• EXERCISE DESCRIPTION:
Reproduce each record below in full, word for word, without images.

• DATA SECTION:
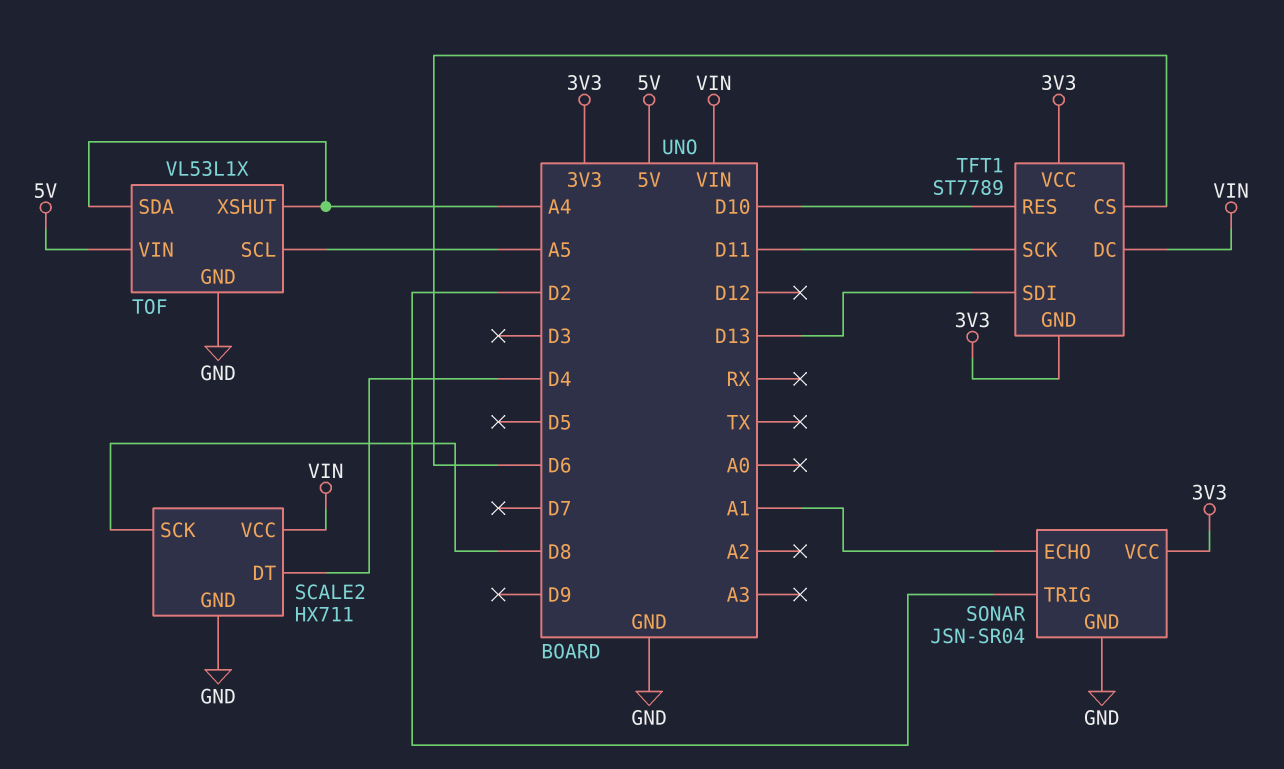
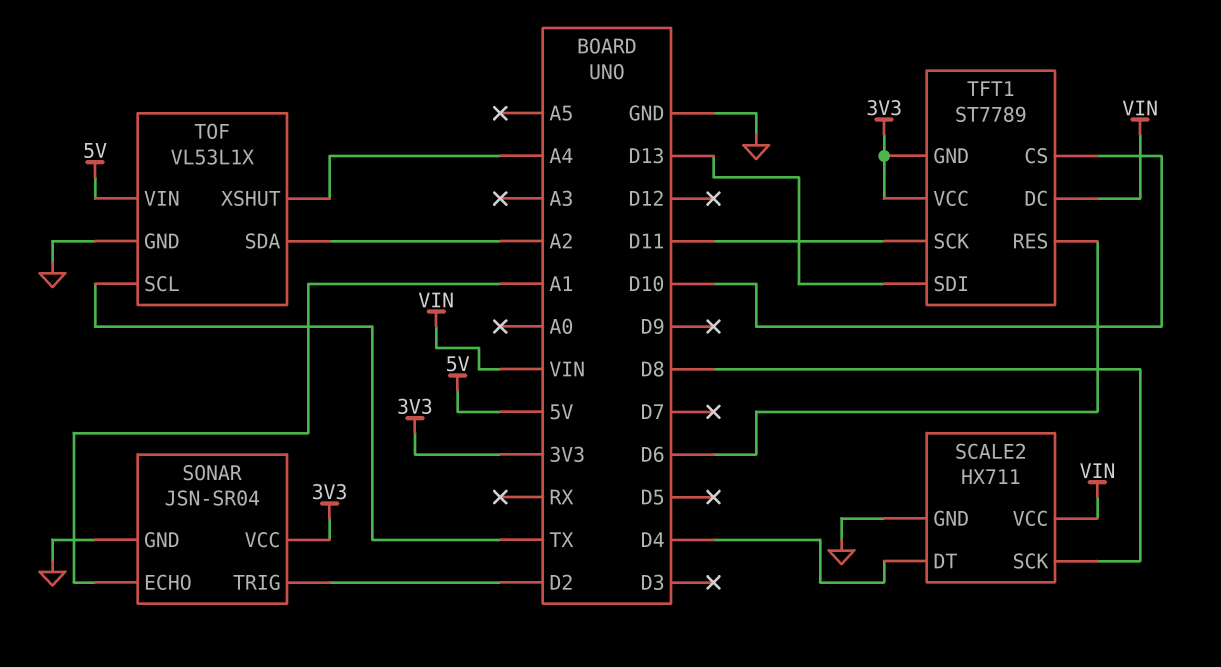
TFT1 pin CS: D6 -> D10
TFT1 pin RES: D10 -> D6
TOF pin SCL: A5 -> TX
TOF pin SDA: A4 -> A2

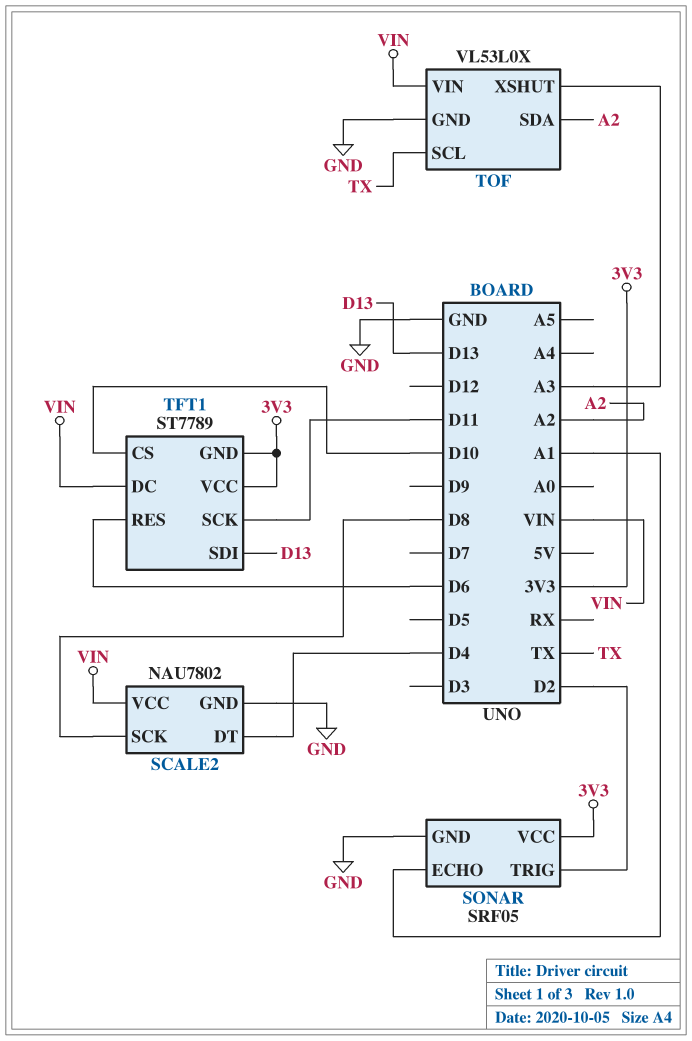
SCALE2: HX711 -> NAU7802
SONAR: JSN-SR04 -> SRF05
TOF: VL53L1X -> VL53L0X
TOF pin VIN: 5V -> VIN
TOF pin XSHUT: A4 -> A3

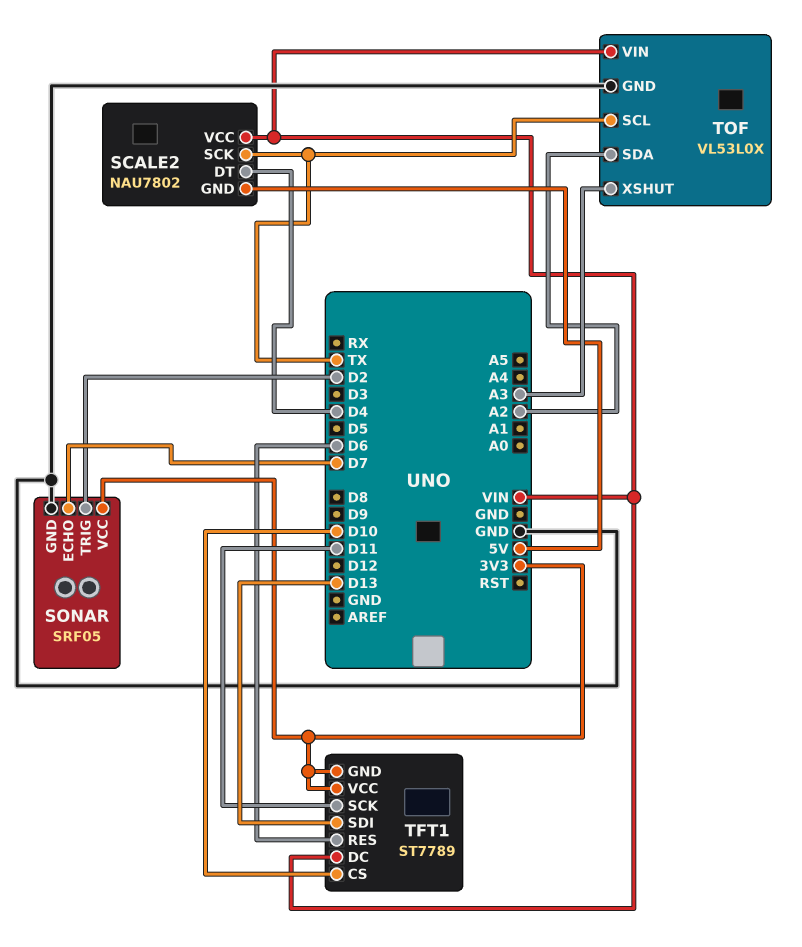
SCALE2 pin GND: GND -> 5V
SCALE2 pin SCK: D8 -> TX
SONAR pin ECHO: A1 -> D7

• TASK ANSWER:
TFT1 pin CS: D6 -> D10
TFT1 pin RES: D10 -> D6
TOF pin SCL: A5 -> TX
TOF pin SDA: A4 -> A2

SCALE2: HX711 -> NAU7802
SONAR: JSN-SR04 -> SRF05
TOF: VL53L1X -> VL53L0X
TOF pin VIN: 5V -> VIN
TOF pin XSHUT: A4 -> A3

SCALE2 pin GND: GND -> 5V
SCALE2 pin SCK: D8 -> TX
SONAR pin ECHO: A1 -> D7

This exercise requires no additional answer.